• **Exercise**
Which lines of the entries below run from the one holding "KEYS3 pin K2: GP8 -> GP16" to the one holding "TFT3 pin DC: GP7 -> GP28", inclusive? Set down exactly those lines and no others.

• **The records**
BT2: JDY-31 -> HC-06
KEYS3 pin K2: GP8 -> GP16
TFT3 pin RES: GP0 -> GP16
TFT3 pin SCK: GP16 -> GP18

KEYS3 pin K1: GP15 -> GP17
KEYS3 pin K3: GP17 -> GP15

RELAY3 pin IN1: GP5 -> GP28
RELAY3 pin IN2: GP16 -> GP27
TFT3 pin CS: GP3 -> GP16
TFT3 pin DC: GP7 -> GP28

* * *

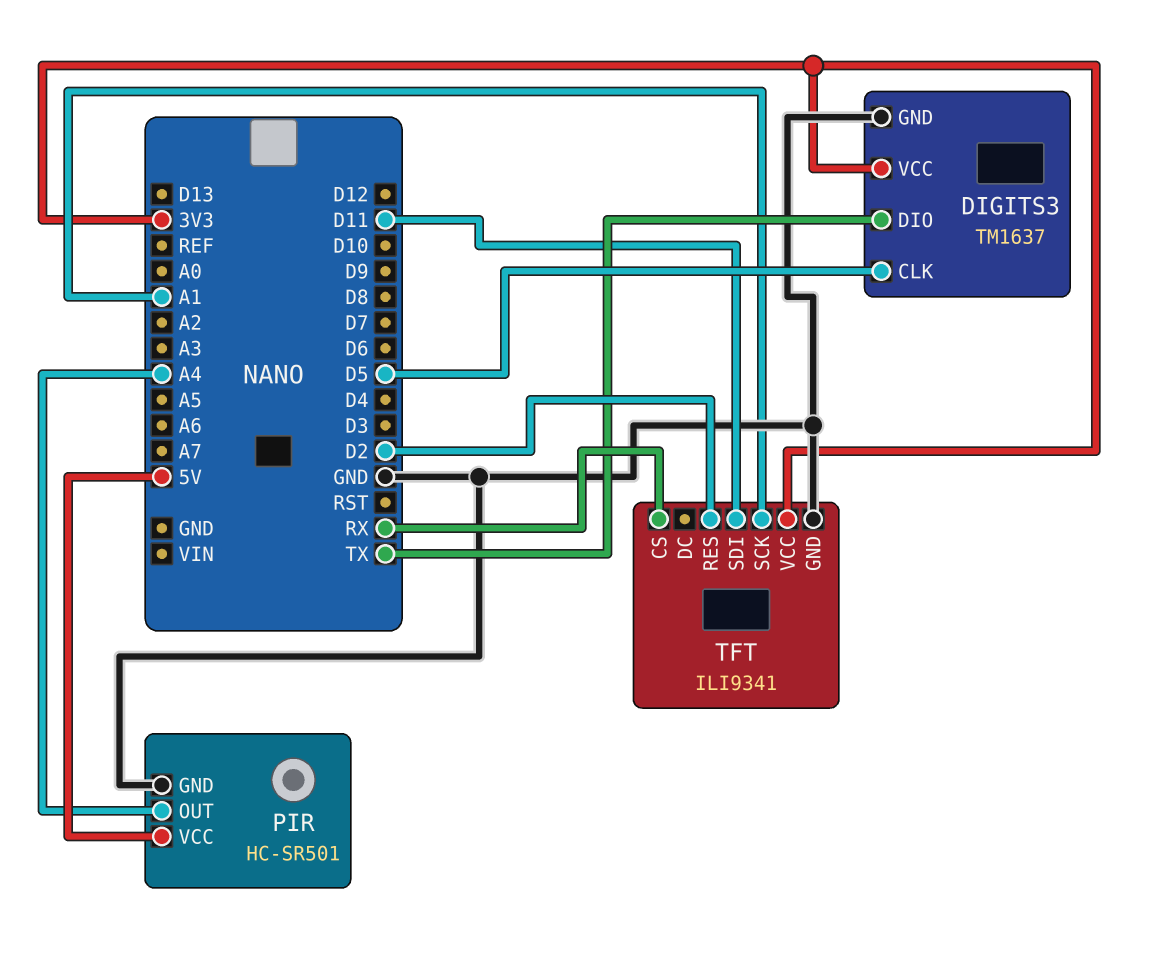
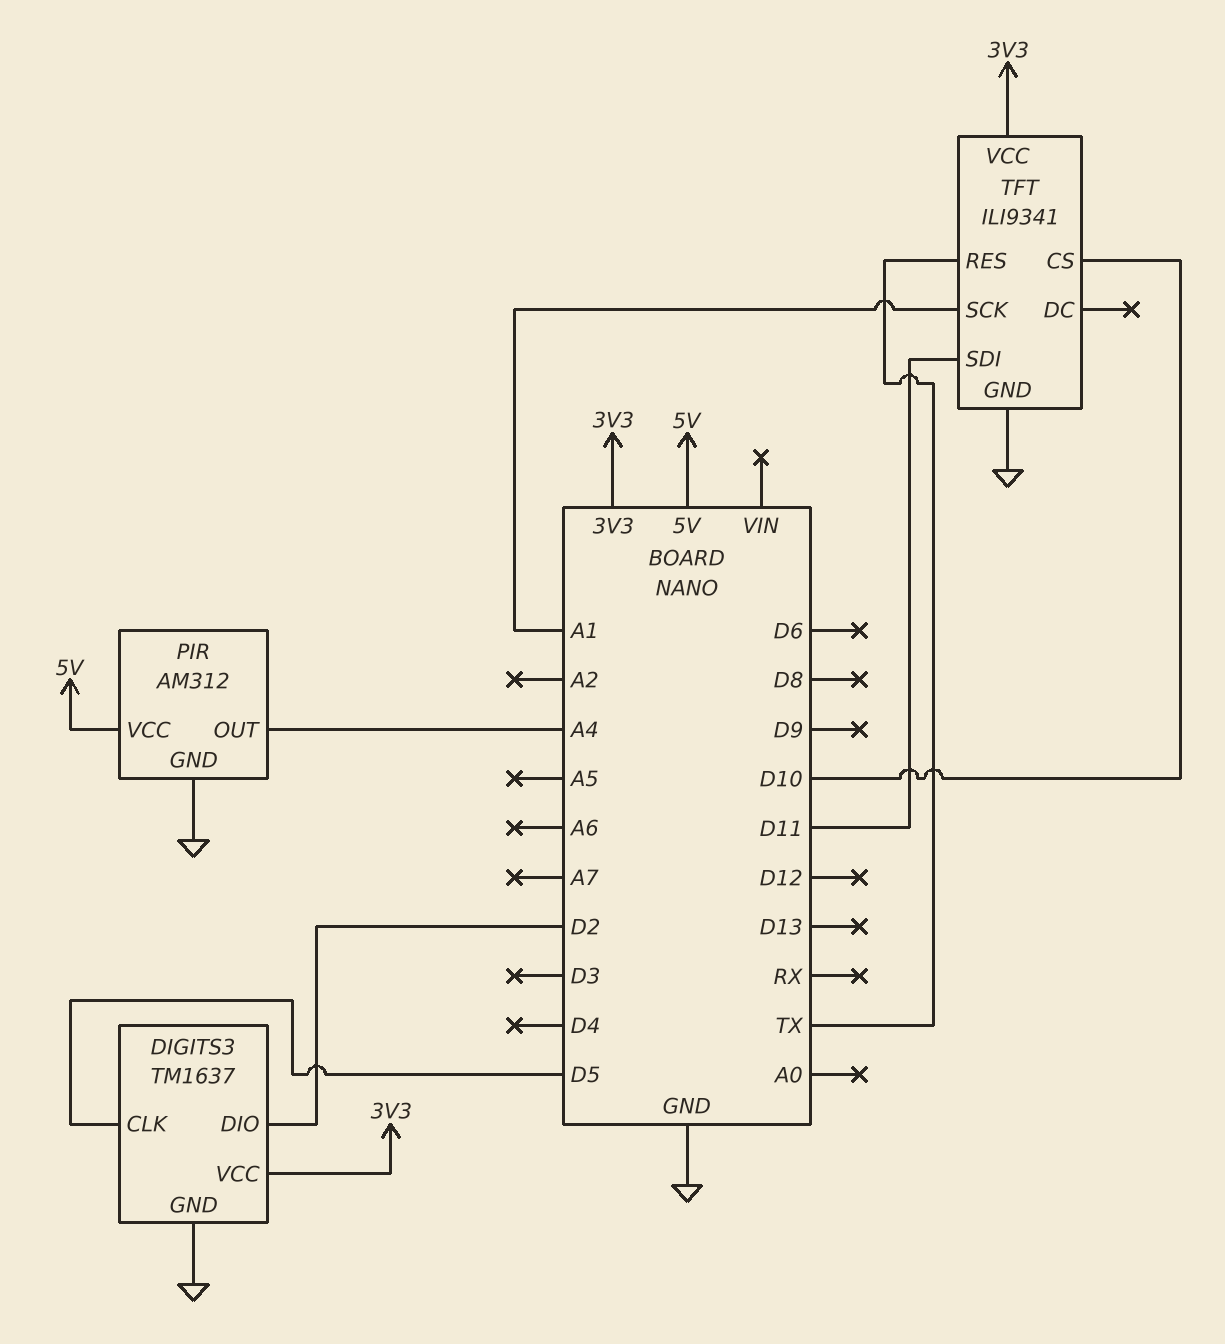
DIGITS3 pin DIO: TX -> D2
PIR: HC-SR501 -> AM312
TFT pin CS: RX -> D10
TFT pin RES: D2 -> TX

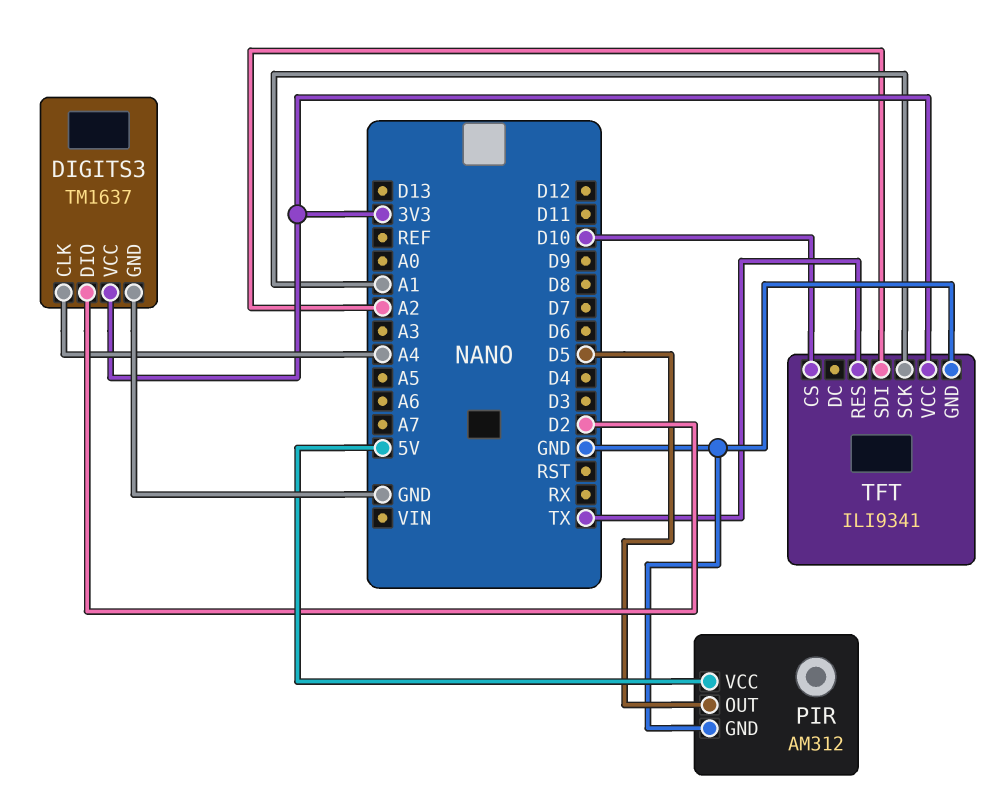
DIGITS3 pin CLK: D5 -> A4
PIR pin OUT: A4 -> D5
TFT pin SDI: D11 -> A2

• **Your solution**
KEYS3 pin K2: GP8 -> GP16
TFT3 pin RES: GP0 -> GP16
TFT3 pin SCK: GP16 -> GP18

KEYS3 pin K1: GP15 -> GP17
KEYS3 pin K3: GP17 -> GP15

RELAY3 pin IN1: GP5 -> GP28
RELAY3 pin IN2: GP16 -> GP27
TFT3 pin CS: GP3 -> GP16
TFT3 pin DC: GP7 -> GP28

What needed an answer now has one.